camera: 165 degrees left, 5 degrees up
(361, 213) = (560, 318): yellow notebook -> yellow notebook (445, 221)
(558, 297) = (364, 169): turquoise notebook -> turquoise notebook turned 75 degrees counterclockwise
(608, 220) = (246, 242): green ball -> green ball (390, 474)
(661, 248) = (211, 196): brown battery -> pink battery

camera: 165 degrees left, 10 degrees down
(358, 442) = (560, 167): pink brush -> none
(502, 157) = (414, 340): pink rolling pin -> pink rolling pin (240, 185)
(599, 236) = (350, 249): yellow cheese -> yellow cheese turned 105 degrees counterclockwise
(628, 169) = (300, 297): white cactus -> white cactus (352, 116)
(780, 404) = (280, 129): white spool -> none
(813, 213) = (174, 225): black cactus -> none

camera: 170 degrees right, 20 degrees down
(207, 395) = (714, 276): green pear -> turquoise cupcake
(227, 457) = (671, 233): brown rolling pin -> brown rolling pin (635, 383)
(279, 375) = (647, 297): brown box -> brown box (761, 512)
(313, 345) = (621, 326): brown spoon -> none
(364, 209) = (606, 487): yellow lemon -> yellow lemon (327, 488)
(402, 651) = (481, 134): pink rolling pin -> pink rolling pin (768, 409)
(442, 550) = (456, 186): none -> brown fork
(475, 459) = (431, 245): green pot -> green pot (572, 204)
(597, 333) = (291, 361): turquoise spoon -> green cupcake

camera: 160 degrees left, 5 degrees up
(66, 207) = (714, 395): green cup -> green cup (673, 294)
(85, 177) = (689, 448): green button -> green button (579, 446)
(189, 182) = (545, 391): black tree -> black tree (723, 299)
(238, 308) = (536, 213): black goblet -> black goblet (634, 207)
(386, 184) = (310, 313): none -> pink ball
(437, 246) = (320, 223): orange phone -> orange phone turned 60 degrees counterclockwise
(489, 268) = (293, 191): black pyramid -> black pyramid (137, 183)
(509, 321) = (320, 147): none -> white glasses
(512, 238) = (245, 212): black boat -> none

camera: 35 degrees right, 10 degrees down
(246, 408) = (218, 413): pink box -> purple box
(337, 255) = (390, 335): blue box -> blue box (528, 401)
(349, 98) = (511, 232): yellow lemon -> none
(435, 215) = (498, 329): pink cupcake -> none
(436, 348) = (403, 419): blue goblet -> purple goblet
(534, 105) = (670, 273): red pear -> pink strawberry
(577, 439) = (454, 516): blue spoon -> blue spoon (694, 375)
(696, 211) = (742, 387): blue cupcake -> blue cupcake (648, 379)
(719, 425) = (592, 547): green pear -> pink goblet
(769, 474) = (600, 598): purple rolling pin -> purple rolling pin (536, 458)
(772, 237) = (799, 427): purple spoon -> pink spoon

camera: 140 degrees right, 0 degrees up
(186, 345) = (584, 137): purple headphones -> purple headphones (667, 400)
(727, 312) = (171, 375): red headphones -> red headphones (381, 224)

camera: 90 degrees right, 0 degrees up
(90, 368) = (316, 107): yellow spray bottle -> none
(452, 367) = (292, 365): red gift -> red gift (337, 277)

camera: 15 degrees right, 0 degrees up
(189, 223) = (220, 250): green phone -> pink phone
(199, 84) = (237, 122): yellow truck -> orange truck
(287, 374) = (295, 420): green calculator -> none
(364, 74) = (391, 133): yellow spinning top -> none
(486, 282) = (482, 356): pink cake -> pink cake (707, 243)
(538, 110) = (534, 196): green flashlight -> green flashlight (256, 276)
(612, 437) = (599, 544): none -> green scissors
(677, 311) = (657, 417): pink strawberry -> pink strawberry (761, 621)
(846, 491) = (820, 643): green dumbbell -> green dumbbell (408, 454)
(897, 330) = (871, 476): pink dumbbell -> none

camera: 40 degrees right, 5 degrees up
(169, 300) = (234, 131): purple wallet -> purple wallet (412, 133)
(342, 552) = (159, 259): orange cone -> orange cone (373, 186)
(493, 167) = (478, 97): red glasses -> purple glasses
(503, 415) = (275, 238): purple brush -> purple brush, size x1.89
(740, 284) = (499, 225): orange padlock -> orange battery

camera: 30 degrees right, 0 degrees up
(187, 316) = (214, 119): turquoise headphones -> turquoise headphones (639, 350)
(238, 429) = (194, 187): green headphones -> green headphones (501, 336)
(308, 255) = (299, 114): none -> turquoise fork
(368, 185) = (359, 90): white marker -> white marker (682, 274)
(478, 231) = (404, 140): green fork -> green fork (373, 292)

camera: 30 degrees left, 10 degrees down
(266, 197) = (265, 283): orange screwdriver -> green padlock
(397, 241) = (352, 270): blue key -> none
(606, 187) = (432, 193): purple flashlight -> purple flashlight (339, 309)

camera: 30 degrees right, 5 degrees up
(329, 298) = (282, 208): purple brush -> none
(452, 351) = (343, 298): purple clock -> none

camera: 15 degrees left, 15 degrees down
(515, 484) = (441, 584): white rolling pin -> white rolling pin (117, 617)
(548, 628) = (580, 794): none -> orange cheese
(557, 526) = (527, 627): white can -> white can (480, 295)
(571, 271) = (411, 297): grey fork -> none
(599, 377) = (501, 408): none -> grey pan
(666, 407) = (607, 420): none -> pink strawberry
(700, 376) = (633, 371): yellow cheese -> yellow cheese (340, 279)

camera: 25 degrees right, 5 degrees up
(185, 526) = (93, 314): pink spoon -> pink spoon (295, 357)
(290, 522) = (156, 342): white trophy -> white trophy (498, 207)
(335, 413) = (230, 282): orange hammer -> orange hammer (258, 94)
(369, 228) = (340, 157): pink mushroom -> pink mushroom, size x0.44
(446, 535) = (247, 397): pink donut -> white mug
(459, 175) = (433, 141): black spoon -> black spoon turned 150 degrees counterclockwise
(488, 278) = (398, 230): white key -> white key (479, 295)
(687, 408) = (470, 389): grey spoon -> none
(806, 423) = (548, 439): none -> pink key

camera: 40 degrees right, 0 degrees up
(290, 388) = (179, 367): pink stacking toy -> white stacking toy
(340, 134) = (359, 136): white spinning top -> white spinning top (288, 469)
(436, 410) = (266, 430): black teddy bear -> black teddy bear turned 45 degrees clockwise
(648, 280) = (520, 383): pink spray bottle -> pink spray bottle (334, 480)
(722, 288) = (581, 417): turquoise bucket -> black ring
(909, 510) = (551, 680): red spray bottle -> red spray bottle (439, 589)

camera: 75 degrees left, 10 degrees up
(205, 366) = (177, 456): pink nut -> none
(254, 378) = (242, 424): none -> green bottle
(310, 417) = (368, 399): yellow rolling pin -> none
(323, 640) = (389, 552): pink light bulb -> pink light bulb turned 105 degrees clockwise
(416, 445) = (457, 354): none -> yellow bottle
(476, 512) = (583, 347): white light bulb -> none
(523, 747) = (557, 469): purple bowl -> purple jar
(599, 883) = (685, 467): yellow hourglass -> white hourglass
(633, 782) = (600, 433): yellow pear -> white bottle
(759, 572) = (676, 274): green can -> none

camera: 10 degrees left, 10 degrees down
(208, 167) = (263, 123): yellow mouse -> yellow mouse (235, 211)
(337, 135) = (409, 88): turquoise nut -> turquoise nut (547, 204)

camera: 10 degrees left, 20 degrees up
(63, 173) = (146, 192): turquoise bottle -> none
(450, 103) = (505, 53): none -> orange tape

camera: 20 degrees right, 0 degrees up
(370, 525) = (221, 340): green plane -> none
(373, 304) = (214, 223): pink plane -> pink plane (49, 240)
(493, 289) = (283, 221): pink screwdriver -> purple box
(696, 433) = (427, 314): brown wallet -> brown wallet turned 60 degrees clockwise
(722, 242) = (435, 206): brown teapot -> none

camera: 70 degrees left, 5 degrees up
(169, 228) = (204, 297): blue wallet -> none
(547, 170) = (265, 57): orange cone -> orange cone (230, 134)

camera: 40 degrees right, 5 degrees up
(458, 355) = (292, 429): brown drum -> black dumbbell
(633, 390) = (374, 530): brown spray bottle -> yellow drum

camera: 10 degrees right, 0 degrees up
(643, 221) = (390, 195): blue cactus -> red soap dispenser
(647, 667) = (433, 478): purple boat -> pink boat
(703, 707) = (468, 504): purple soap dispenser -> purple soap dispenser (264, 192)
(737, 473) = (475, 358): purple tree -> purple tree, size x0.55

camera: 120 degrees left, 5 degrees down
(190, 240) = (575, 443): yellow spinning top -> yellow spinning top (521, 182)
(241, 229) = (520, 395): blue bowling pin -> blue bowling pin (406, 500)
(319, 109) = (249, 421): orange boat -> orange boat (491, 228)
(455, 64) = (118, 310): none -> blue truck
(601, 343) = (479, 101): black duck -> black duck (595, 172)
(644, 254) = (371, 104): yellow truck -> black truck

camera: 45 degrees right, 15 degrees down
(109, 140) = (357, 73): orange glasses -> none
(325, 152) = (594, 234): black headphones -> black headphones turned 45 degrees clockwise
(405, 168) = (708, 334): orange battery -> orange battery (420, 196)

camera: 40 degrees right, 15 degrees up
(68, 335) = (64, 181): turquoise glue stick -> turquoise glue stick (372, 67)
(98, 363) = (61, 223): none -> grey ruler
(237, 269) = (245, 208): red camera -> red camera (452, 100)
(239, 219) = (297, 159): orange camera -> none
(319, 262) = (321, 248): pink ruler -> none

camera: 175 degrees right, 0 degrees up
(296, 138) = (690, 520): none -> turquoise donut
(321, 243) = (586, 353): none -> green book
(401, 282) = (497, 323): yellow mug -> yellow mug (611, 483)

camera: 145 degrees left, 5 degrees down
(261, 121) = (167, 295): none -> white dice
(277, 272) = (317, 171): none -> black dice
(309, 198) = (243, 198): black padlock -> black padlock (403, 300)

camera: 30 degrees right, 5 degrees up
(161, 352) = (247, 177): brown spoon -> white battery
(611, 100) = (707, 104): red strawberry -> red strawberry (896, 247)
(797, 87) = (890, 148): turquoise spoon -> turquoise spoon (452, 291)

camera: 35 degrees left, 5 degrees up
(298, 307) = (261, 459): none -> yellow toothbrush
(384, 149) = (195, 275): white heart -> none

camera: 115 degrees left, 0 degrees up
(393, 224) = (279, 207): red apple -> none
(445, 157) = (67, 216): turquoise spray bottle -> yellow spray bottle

## The task
Please state how many lines in the data contain the word "soap", giving only that number.

## Answer below
2